● Exercise details: From the line containing "(62, 284) = (536, 197): none" down to the line containing "(524, 186) = (440, 260): none -> purple plane" in the records below, reproduce every line exactly, ends included, and omit all others.
━━━ Source information ━━━
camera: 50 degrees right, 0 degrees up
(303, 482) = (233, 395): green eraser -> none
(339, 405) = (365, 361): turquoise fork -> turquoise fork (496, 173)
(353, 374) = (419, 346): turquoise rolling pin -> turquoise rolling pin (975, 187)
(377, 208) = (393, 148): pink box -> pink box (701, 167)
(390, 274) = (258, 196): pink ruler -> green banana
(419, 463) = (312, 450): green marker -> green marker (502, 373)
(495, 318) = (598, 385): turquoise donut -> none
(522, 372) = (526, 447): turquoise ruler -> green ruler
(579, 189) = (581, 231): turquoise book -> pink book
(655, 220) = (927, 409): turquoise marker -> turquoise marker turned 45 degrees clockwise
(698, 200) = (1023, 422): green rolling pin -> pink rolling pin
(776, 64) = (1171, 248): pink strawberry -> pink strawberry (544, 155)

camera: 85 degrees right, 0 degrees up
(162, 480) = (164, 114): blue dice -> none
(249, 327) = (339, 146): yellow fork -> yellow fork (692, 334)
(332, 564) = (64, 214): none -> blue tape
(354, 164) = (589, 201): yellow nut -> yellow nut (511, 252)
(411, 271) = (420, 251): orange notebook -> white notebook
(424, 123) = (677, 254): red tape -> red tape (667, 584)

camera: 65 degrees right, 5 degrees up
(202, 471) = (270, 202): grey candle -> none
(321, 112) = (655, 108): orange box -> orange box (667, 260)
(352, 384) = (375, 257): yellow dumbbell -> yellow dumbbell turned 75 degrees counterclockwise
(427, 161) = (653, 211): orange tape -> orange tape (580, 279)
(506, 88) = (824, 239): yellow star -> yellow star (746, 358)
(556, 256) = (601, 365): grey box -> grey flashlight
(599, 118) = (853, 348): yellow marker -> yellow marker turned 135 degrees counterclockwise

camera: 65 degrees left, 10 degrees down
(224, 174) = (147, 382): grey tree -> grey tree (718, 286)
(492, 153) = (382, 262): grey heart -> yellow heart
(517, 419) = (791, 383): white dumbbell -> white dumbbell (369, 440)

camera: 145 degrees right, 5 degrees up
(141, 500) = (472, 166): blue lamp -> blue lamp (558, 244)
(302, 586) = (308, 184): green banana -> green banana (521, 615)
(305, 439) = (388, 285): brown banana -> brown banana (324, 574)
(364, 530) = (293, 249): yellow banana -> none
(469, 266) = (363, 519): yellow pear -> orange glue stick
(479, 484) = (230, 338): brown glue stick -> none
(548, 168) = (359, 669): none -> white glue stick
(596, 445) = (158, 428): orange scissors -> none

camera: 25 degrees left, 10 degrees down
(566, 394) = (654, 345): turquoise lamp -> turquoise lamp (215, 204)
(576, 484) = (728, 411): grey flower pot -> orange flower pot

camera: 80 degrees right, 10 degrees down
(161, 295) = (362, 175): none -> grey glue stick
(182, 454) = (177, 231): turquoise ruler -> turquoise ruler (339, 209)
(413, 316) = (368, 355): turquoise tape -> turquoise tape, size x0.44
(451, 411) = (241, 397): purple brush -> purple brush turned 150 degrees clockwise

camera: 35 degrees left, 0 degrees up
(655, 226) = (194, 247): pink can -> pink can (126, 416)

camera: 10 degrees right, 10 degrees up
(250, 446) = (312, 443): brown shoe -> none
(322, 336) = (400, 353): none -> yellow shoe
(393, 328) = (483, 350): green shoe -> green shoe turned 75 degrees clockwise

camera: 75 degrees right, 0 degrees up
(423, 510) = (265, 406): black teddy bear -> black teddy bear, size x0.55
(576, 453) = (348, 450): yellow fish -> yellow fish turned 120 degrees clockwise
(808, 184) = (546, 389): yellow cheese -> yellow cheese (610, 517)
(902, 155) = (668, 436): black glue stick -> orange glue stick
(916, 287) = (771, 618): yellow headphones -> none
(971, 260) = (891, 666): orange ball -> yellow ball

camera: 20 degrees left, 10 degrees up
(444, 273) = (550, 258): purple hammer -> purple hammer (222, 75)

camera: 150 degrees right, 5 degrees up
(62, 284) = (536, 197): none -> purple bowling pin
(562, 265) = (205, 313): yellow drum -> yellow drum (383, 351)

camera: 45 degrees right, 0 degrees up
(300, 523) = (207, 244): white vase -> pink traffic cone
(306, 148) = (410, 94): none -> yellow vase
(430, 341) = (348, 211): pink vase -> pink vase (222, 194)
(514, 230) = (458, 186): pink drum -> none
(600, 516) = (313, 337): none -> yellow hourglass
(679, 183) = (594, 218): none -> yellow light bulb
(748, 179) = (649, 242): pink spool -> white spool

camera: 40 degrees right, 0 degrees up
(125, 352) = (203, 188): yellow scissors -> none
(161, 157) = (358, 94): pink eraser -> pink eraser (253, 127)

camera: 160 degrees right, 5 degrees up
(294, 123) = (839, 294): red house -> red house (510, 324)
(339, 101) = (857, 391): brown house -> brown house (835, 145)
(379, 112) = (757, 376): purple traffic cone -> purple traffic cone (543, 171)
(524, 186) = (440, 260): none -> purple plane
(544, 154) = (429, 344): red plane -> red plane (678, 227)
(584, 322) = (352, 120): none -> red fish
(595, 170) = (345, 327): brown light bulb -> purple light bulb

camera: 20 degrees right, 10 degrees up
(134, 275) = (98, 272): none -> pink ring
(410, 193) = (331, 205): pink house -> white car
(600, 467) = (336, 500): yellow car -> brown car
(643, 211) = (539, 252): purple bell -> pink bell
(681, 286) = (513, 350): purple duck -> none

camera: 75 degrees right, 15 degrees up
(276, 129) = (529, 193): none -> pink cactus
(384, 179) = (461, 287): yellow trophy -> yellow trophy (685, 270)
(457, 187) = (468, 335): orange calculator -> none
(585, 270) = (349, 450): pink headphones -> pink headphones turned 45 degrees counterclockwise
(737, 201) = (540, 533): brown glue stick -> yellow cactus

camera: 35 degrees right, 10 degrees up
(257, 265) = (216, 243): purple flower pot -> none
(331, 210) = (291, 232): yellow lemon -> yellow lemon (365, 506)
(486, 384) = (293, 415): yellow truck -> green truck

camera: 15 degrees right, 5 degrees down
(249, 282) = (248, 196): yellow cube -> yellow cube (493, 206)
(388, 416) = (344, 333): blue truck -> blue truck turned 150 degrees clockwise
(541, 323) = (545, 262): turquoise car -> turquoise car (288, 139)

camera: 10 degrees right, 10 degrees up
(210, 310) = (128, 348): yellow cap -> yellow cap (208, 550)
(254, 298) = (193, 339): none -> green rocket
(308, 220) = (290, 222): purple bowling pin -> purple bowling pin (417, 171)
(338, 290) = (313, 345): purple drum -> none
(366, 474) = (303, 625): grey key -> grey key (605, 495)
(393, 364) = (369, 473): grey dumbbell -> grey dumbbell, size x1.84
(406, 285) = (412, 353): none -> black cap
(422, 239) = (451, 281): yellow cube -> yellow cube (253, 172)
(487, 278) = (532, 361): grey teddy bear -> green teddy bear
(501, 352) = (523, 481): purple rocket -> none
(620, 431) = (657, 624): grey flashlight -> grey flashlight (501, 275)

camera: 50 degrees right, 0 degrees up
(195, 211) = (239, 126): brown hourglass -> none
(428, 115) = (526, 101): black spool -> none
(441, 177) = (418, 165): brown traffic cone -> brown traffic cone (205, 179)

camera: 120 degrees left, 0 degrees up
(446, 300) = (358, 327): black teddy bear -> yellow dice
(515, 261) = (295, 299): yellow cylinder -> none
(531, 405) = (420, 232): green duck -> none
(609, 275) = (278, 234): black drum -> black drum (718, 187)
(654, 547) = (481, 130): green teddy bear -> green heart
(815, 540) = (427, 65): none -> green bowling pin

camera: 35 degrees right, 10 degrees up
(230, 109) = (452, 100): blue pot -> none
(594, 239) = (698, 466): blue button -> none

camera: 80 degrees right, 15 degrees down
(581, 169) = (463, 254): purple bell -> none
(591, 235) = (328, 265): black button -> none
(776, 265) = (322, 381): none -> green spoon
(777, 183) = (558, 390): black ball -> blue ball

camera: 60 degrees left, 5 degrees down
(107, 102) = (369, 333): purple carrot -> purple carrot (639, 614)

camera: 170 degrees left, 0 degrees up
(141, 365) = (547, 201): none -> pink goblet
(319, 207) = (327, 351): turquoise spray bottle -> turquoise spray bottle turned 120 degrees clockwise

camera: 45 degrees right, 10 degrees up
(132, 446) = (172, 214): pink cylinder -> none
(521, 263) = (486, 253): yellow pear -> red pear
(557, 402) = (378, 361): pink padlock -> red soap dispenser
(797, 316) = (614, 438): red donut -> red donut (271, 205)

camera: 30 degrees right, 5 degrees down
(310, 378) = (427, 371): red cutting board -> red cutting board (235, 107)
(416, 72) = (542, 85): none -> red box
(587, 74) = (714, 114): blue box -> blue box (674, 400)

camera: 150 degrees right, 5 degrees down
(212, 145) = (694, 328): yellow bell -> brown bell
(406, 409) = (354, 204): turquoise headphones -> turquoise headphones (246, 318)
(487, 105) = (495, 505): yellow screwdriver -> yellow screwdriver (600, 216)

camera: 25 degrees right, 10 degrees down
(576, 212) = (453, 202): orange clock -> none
━━━
● Reply to the exercise:
(62, 284) = (536, 197): none -> purple bowling pin
(562, 265) = (205, 313): yellow drum -> yellow drum (383, 351)

camera: 45 degrees right, 0 degrees up
(300, 523) = (207, 244): white vase -> pink traffic cone
(306, 148) = (410, 94): none -> yellow vase
(430, 341) = (348, 211): pink vase -> pink vase (222, 194)
(514, 230) = (458, 186): pink drum -> none
(600, 516) = (313, 337): none -> yellow hourglass
(679, 183) = (594, 218): none -> yellow light bulb
(748, 179) = (649, 242): pink spool -> white spool

camera: 40 degrees right, 0 degrees up
(125, 352) = (203, 188): yellow scissors -> none
(161, 157) = (358, 94): pink eraser -> pink eraser (253, 127)

camera: 160 degrees right, 5 degrees up
(294, 123) = (839, 294): red house -> red house (510, 324)
(339, 101) = (857, 391): brown house -> brown house (835, 145)
(379, 112) = (757, 376): purple traffic cone -> purple traffic cone (543, 171)
(524, 186) = (440, 260): none -> purple plane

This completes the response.